* _Aim of the task_:
Across all the records, filter for lines with the word "green" and copy them.

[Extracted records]
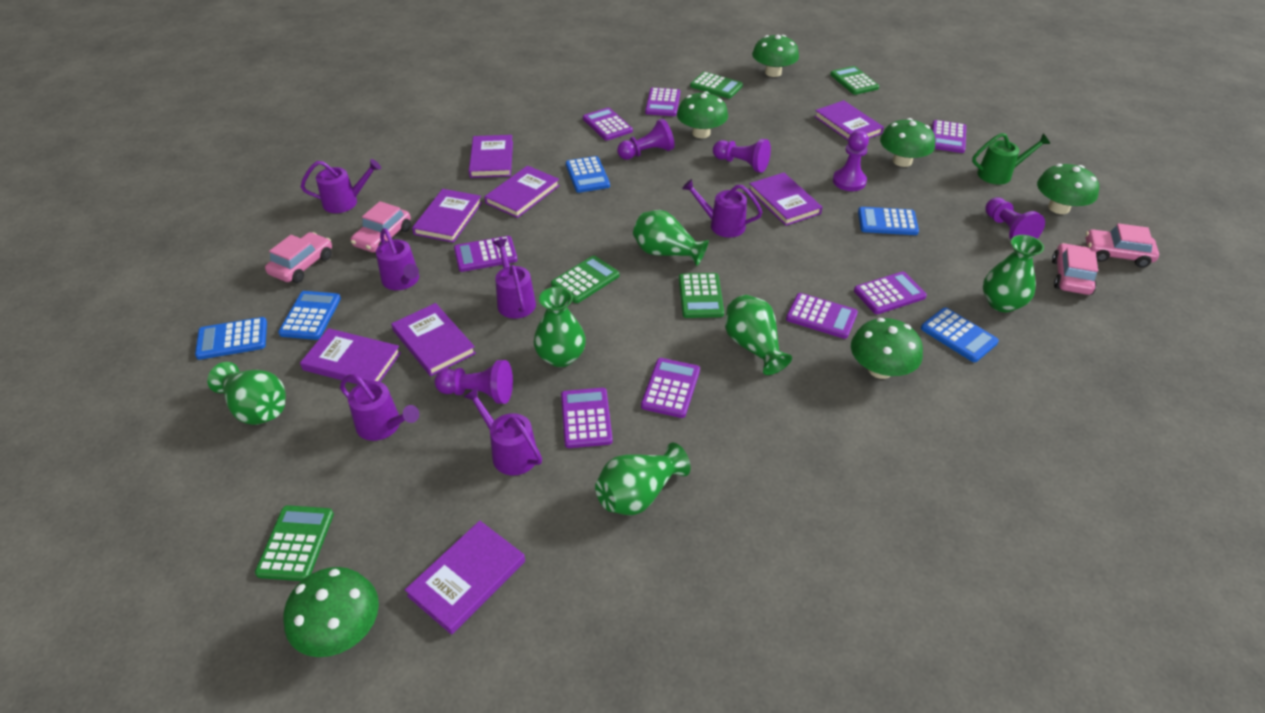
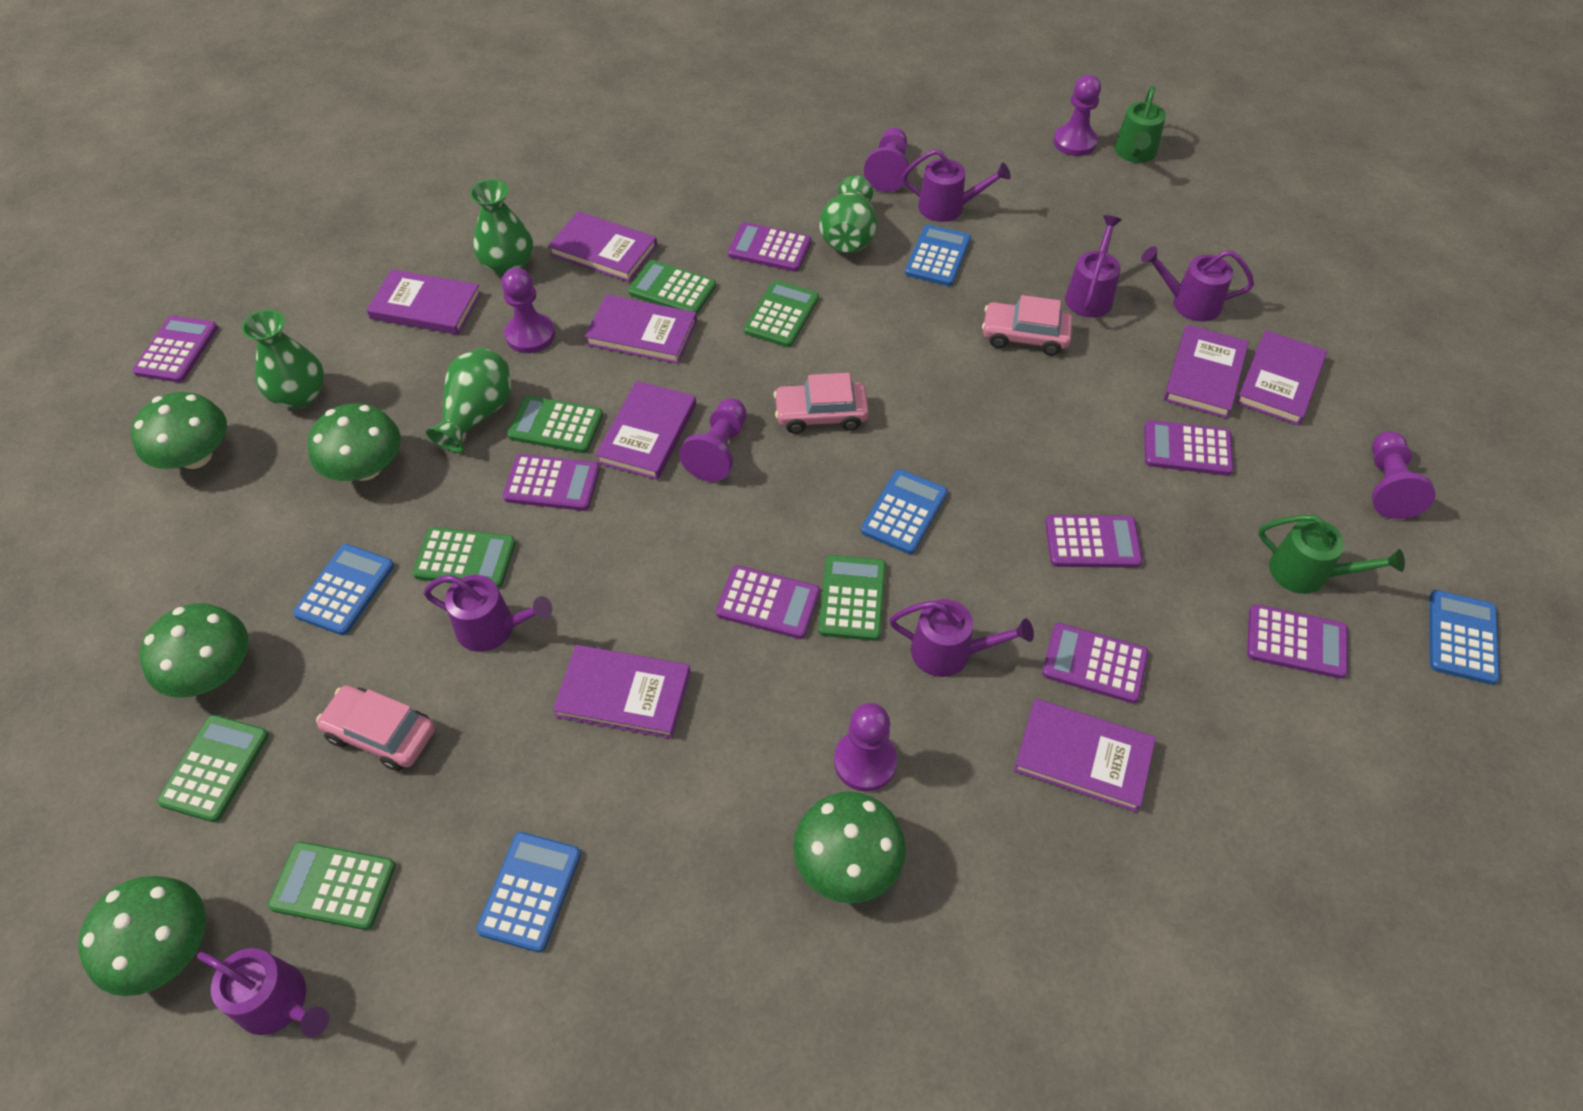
green calculator: 5 -> 7
green mushroom: 6 -> 5
green vase: 6 -> 4
green watering can: 1 -> 2
pink car: 4 -> 3
purple pawn: 5 -> 6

* _Answer to the exercise_:
green calculator: 5 -> 7
green mushroom: 6 -> 5
green vase: 6 -> 4
green watering can: 1 -> 2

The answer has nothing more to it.